- _RECORDS SHOWN_:

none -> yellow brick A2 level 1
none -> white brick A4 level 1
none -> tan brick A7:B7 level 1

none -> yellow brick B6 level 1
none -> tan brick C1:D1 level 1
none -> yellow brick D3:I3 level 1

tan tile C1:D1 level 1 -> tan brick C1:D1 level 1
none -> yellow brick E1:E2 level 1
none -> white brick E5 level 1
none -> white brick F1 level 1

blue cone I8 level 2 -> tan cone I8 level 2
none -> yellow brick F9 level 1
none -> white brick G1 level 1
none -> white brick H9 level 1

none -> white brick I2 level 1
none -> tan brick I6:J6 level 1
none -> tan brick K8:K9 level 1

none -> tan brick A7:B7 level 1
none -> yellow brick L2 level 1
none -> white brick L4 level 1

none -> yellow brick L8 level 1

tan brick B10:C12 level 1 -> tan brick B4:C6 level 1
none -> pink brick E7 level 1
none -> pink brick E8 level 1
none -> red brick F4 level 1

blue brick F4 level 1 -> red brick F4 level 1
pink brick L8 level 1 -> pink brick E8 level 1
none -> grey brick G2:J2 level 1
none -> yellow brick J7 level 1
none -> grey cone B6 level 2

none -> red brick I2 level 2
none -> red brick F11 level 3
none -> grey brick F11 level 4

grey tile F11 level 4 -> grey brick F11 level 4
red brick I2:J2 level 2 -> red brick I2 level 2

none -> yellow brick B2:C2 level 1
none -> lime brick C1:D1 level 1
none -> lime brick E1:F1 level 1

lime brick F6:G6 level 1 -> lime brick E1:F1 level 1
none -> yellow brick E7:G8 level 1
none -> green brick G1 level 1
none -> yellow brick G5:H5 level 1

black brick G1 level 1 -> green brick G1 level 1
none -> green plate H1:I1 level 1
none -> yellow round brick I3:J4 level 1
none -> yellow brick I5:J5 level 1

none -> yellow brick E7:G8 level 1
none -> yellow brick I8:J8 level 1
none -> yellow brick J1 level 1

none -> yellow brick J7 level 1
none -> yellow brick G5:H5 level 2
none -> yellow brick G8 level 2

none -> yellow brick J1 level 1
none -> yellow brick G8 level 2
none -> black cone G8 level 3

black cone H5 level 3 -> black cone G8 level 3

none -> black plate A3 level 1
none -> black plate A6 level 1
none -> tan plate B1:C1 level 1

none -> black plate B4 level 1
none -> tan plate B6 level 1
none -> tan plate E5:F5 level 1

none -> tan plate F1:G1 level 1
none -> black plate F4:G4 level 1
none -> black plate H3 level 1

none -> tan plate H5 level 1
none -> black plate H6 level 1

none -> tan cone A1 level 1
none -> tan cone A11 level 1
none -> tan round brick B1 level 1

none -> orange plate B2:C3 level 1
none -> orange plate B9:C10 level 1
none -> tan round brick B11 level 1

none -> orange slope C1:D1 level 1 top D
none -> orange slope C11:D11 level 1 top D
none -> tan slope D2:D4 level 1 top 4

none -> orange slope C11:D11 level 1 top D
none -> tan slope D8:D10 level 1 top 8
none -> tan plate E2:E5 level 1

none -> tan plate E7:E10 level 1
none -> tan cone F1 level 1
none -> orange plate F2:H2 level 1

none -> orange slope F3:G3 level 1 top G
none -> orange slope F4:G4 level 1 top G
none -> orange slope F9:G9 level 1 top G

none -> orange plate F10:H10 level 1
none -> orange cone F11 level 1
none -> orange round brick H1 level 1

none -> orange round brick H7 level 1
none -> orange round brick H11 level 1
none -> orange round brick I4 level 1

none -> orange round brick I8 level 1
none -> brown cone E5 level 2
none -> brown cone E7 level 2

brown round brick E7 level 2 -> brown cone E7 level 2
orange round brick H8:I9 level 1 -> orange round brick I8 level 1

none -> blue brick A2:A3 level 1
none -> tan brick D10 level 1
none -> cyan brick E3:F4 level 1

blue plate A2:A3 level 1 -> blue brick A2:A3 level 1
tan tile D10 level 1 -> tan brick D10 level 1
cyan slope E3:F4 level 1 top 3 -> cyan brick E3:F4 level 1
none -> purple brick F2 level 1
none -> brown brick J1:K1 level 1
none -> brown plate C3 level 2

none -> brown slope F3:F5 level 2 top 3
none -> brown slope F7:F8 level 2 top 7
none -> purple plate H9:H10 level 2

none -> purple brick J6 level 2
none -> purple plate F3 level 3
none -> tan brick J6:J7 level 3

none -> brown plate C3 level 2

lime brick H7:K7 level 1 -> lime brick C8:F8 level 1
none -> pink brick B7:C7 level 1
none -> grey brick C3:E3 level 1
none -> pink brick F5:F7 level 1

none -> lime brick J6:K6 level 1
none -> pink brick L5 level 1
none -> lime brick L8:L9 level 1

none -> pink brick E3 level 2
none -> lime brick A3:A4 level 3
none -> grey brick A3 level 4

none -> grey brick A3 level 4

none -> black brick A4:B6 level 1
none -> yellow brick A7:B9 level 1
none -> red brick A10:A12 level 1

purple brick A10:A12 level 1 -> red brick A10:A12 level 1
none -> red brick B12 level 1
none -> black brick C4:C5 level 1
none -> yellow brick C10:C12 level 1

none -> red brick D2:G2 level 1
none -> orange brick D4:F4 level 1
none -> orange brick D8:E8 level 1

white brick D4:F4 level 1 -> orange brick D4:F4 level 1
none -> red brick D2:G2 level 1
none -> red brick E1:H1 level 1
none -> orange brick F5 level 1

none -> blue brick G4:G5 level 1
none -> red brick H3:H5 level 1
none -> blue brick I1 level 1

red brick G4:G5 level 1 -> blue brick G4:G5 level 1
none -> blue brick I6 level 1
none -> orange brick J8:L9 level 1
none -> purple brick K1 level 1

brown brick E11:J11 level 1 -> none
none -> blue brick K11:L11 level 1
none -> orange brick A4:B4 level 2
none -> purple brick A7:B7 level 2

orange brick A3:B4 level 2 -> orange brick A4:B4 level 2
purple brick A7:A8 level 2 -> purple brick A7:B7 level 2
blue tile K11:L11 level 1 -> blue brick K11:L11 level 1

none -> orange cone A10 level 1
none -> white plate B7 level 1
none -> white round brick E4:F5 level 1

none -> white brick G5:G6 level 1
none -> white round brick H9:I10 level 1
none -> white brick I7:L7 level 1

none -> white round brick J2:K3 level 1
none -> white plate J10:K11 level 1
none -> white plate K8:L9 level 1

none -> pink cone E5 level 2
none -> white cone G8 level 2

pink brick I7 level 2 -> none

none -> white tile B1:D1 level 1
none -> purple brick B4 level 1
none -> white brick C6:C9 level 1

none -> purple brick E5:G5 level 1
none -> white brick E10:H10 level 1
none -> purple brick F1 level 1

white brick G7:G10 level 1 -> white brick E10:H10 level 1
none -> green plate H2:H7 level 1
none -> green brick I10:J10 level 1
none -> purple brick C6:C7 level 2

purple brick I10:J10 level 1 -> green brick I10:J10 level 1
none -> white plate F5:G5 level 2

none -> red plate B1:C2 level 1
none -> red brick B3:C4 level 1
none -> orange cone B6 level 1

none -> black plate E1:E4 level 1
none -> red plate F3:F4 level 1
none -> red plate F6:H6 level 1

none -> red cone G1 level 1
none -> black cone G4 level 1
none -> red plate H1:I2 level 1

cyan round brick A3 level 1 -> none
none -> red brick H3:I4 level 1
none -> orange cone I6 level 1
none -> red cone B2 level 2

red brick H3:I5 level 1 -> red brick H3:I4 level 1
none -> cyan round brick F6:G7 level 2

- _EXERCISE_: All the records above need to be printed exactly.

- _SOLUTION TO THIS EXERCISE_:
none -> yellow brick A2 level 1
none -> white brick A4 level 1
none -> tan brick A7:B7 level 1

none -> yellow brick B6 level 1
none -> tan brick C1:D1 level 1
none -> yellow brick D3:I3 level 1

tan tile C1:D1 level 1 -> tan brick C1:D1 level 1
none -> yellow brick E1:E2 level 1
none -> white brick E5 level 1
none -> white brick F1 level 1

blue cone I8 level 2 -> tan cone I8 level 2
none -> yellow brick F9 level 1
none -> white brick G1 level 1
none -> white brick H9 level 1

none -> white brick I2 level 1
none -> tan brick I6:J6 level 1
none -> tan brick K8:K9 level 1

none -> tan brick A7:B7 level 1
none -> yellow brick L2 level 1
none -> white brick L4 level 1

none -> yellow brick L8 level 1

tan brick B10:C12 level 1 -> tan brick B4:C6 level 1
none -> pink brick E7 level 1
none -> pink brick E8 level 1
none -> red brick F4 level 1

blue brick F4 level 1 -> red brick F4 level 1
pink brick L8 level 1 -> pink brick E8 level 1
none -> grey brick G2:J2 level 1
none -> yellow brick J7 level 1
none -> grey cone B6 level 2

none -> red brick I2 level 2
none -> red brick F11 level 3
none -> grey brick F11 level 4

grey tile F11 level 4 -> grey brick F11 level 4
red brick I2:J2 level 2 -> red brick I2 level 2

none -> yellow brick B2:C2 level 1
none -> lime brick C1:D1 level 1
none -> lime brick E1:F1 level 1

lime brick F6:G6 level 1 -> lime brick E1:F1 level 1
none -> yellow brick E7:G8 level 1
none -> green brick G1 level 1
none -> yellow brick G5:H5 level 1

black brick G1 level 1 -> green brick G1 level 1
none -> green plate H1:I1 level 1
none -> yellow round brick I3:J4 level 1
none -> yellow brick I5:J5 level 1

none -> yellow brick E7:G8 level 1
none -> yellow brick I8:J8 level 1
none -> yellow brick J1 level 1

none -> yellow brick J7 level 1
none -> yellow brick G5:H5 level 2
none -> yellow brick G8 level 2

none -> yellow brick J1 level 1
none -> yellow brick G8 level 2
none -> black cone G8 level 3

black cone H5 level 3 -> black cone G8 level 3

none -> black plate A3 level 1
none -> black plate A6 level 1
none -> tan plate B1:C1 level 1

none -> black plate B4 level 1
none -> tan plate B6 level 1
none -> tan plate E5:F5 level 1

none -> tan plate F1:G1 level 1
none -> black plate F4:G4 level 1
none -> black plate H3 level 1

none -> tan plate H5 level 1
none -> black plate H6 level 1

none -> tan cone A1 level 1
none -> tan cone A11 level 1
none -> tan round brick B1 level 1

none -> orange plate B2:C3 level 1
none -> orange plate B9:C10 level 1
none -> tan round brick B11 level 1

none -> orange slope C1:D1 level 1 top D
none -> orange slope C11:D11 level 1 top D
none -> tan slope D2:D4 level 1 top 4

none -> orange slope C11:D11 level 1 top D
none -> tan slope D8:D10 level 1 top 8
none -> tan plate E2:E5 level 1

none -> tan plate E7:E10 level 1
none -> tan cone F1 level 1
none -> orange plate F2:H2 level 1

none -> orange slope F3:G3 level 1 top G
none -> orange slope F4:G4 level 1 top G
none -> orange slope F9:G9 level 1 top G

none -> orange plate F10:H10 level 1
none -> orange cone F11 level 1
none -> orange round brick H1 level 1

none -> orange round brick H7 level 1
none -> orange round brick H11 level 1
none -> orange round brick I4 level 1

none -> orange round brick I8 level 1
none -> brown cone E5 level 2
none -> brown cone E7 level 2

brown round brick E7 level 2 -> brown cone E7 level 2
orange round brick H8:I9 level 1 -> orange round brick I8 level 1

none -> blue brick A2:A3 level 1
none -> tan brick D10 level 1
none -> cyan brick E3:F4 level 1

blue plate A2:A3 level 1 -> blue brick A2:A3 level 1
tan tile D10 level 1 -> tan brick D10 level 1
cyan slope E3:F4 level 1 top 3 -> cyan brick E3:F4 level 1
none -> purple brick F2 level 1
none -> brown brick J1:K1 level 1
none -> brown plate C3 level 2

none -> brown slope F3:F5 level 2 top 3
none -> brown slope F7:F8 level 2 top 7
none -> purple plate H9:H10 level 2

none -> purple brick J6 level 2
none -> purple plate F3 level 3
none -> tan brick J6:J7 level 3

none -> brown plate C3 level 2

lime brick H7:K7 level 1 -> lime brick C8:F8 level 1
none -> pink brick B7:C7 level 1
none -> grey brick C3:E3 level 1
none -> pink brick F5:F7 level 1

none -> lime brick J6:K6 level 1
none -> pink brick L5 level 1
none -> lime brick L8:L9 level 1

none -> pink brick E3 level 2
none -> lime brick A3:A4 level 3
none -> grey brick A3 level 4

none -> grey brick A3 level 4

none -> black brick A4:B6 level 1
none -> yellow brick A7:B9 level 1
none -> red brick A10:A12 level 1

purple brick A10:A12 level 1 -> red brick A10:A12 level 1
none -> red brick B12 level 1
none -> black brick C4:C5 level 1
none -> yellow brick C10:C12 level 1

none -> red brick D2:G2 level 1
none -> orange brick D4:F4 level 1
none -> orange brick D8:E8 level 1

white brick D4:F4 level 1 -> orange brick D4:F4 level 1
none -> red brick D2:G2 level 1
none -> red brick E1:H1 level 1
none -> orange brick F5 level 1

none -> blue brick G4:G5 level 1
none -> red brick H3:H5 level 1
none -> blue brick I1 level 1

red brick G4:G5 level 1 -> blue brick G4:G5 level 1
none -> blue brick I6 level 1
none -> orange brick J8:L9 level 1
none -> purple brick K1 level 1

brown brick E11:J11 level 1 -> none
none -> blue brick K11:L11 level 1
none -> orange brick A4:B4 level 2
none -> purple brick A7:B7 level 2

orange brick A3:B4 level 2 -> orange brick A4:B4 level 2
purple brick A7:A8 level 2 -> purple brick A7:B7 level 2
blue tile K11:L11 level 1 -> blue brick K11:L11 level 1

none -> orange cone A10 level 1
none -> white plate B7 level 1
none -> white round brick E4:F5 level 1

none -> white brick G5:G6 level 1
none -> white round brick H9:I10 level 1
none -> white brick I7:L7 level 1

none -> white round brick J2:K3 level 1
none -> white plate J10:K11 level 1
none -> white plate K8:L9 level 1

none -> pink cone E5 level 2
none -> white cone G8 level 2

pink brick I7 level 2 -> none

none -> white tile B1:D1 level 1
none -> purple brick B4 level 1
none -> white brick C6:C9 level 1

none -> purple brick E5:G5 level 1
none -> white brick E10:H10 level 1
none -> purple brick F1 level 1

white brick G7:G10 level 1 -> white brick E10:H10 level 1
none -> green plate H2:H7 level 1
none -> green brick I10:J10 level 1
none -> purple brick C6:C7 level 2

purple brick I10:J10 level 1 -> green brick I10:J10 level 1
none -> white plate F5:G5 level 2

none -> red plate B1:C2 level 1
none -> red brick B3:C4 level 1
none -> orange cone B6 level 1

none -> black plate E1:E4 level 1
none -> red plate F3:F4 level 1
none -> red plate F6:H6 level 1

none -> red cone G1 level 1
none -> black cone G4 level 1
none -> red plate H1:I2 level 1

cyan round brick A3 level 1 -> none
none -> red brick H3:I4 level 1
none -> orange cone I6 level 1
none -> red cone B2 level 2

red brick H3:I5 level 1 -> red brick H3:I4 level 1
none -> cyan round brick F6:G7 level 2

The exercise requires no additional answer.